Task data:
^^^^

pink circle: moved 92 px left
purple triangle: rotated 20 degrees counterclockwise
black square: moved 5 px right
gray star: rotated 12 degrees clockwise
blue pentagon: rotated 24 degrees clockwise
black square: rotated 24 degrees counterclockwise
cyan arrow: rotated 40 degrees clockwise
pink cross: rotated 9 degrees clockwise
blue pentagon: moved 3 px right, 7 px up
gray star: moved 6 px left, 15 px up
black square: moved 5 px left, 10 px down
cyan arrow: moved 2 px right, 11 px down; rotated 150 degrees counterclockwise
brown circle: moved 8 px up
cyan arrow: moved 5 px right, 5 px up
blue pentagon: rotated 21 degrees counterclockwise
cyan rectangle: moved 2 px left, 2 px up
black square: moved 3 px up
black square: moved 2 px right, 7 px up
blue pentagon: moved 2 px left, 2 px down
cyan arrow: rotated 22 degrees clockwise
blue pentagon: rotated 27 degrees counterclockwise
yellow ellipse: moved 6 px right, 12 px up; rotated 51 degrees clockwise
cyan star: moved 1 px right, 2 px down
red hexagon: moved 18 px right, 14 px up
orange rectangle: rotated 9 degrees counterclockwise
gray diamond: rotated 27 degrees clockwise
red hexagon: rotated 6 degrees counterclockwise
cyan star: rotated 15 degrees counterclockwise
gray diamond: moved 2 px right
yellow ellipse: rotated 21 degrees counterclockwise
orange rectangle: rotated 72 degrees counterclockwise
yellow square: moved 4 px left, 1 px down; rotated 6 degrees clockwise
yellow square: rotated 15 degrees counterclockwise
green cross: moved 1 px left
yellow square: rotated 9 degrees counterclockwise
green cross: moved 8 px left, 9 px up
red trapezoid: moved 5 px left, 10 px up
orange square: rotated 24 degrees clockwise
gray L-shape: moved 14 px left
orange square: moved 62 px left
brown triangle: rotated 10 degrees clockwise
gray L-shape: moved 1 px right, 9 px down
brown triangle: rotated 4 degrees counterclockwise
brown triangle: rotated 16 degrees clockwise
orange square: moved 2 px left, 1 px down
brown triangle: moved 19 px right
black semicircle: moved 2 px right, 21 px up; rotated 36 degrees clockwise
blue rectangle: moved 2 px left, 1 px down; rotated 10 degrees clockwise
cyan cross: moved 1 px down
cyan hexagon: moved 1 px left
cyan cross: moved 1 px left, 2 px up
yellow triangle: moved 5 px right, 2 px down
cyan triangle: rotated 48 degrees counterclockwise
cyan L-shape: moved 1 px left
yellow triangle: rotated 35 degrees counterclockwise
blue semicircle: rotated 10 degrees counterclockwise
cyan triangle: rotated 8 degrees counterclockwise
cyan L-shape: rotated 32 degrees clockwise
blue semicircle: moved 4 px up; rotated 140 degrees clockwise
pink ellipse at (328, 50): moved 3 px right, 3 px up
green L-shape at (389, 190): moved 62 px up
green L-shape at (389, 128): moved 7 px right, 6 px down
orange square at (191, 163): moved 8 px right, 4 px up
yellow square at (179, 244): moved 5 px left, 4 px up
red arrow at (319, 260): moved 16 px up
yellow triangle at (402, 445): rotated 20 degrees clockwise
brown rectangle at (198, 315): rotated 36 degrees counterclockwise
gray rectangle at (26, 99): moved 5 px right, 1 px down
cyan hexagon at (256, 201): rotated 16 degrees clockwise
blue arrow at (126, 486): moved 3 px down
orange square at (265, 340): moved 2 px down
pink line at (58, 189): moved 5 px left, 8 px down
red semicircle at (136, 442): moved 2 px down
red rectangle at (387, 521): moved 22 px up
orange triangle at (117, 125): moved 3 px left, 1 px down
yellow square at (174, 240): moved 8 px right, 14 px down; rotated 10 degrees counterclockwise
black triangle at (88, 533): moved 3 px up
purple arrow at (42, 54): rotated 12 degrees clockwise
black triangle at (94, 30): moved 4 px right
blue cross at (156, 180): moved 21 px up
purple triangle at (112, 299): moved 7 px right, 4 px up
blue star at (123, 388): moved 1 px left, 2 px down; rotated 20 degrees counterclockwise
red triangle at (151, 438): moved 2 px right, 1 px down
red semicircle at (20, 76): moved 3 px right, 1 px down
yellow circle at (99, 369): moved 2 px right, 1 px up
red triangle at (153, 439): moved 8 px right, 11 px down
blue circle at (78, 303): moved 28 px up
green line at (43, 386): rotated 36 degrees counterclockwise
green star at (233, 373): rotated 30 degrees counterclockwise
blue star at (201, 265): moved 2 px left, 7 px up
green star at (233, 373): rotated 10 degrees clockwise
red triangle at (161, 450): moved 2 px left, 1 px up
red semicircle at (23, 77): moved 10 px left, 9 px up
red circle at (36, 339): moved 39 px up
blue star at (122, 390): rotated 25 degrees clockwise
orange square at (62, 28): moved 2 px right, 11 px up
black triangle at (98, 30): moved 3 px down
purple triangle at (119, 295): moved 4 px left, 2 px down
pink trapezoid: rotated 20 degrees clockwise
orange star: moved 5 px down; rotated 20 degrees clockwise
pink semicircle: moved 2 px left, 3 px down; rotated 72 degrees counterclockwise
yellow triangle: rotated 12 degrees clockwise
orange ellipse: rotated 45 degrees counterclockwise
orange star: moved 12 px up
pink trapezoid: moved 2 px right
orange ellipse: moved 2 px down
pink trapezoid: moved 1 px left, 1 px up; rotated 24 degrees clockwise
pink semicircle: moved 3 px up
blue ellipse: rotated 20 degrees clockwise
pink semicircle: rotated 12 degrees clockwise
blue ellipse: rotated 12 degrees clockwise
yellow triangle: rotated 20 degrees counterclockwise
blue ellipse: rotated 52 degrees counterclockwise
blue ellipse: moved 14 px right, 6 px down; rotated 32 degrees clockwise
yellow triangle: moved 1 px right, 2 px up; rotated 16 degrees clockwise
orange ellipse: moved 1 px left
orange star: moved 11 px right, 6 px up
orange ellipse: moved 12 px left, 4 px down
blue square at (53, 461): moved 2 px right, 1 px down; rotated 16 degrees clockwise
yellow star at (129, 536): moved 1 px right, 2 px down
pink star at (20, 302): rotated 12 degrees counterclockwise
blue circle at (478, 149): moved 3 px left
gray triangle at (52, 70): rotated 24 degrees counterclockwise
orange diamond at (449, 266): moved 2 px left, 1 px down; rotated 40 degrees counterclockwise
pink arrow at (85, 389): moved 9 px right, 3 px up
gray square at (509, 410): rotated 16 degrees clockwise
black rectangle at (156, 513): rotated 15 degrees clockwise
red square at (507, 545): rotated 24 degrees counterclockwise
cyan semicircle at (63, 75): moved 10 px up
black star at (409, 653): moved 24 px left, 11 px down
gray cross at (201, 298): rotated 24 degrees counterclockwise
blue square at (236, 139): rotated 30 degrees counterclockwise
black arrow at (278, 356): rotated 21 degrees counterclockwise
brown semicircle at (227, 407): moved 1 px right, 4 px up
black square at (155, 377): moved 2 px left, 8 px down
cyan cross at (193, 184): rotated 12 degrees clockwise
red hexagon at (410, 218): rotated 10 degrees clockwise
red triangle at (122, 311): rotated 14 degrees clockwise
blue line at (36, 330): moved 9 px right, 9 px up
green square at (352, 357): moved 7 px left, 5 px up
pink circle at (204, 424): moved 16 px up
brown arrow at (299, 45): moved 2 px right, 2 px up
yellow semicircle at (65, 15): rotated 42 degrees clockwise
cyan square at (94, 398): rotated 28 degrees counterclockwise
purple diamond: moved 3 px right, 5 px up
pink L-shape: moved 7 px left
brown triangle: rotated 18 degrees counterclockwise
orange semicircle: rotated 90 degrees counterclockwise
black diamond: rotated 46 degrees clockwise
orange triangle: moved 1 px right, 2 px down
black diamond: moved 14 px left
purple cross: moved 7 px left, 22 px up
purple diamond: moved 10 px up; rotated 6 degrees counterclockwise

^^^^

What you have to do: Format the rows from the first one through the line containing "blue pentagon: rotated 21", both included, as a Markdown table with the columns Number and Entry, giving each row its number and leaving out blank lines.

Result of this task:
| Number | Entry |
|---|---|
| 1 | pink circle: moved 92 px left |
| 2 | purple triangle: rotated 20 degrees counterclockwise |
| 3 | black square: moved 5 px right |
| 4 | gray star: rotated 12 degrees clockwise |
| 5 | blue pentagon: rotated 24 degrees clockwise |
| 6 | black square: rotated 24 degrees counterclockwise |
| 7 | cyan arrow: rotated 40 degrees clockwise |
| 8 | pink cross: rotated 9 degrees clockwise |
| 9 | blue pentagon: moved 3 px right, 7 px up |
| 10 | gray star: moved 6 px left, 15 px up |
| 11 | black square: moved 5 px left, 10 px down |
| 12 | cyan arrow: moved 2 px right, 11 px down; rotated 150 degrees counterclockwise |
| 13 | brown circle: moved 8 px up |
| 14 | cyan arrow: moved 5 px right, 5 px up |
| 15 | blue pentagon: rotated 21 degrees counterclockwise |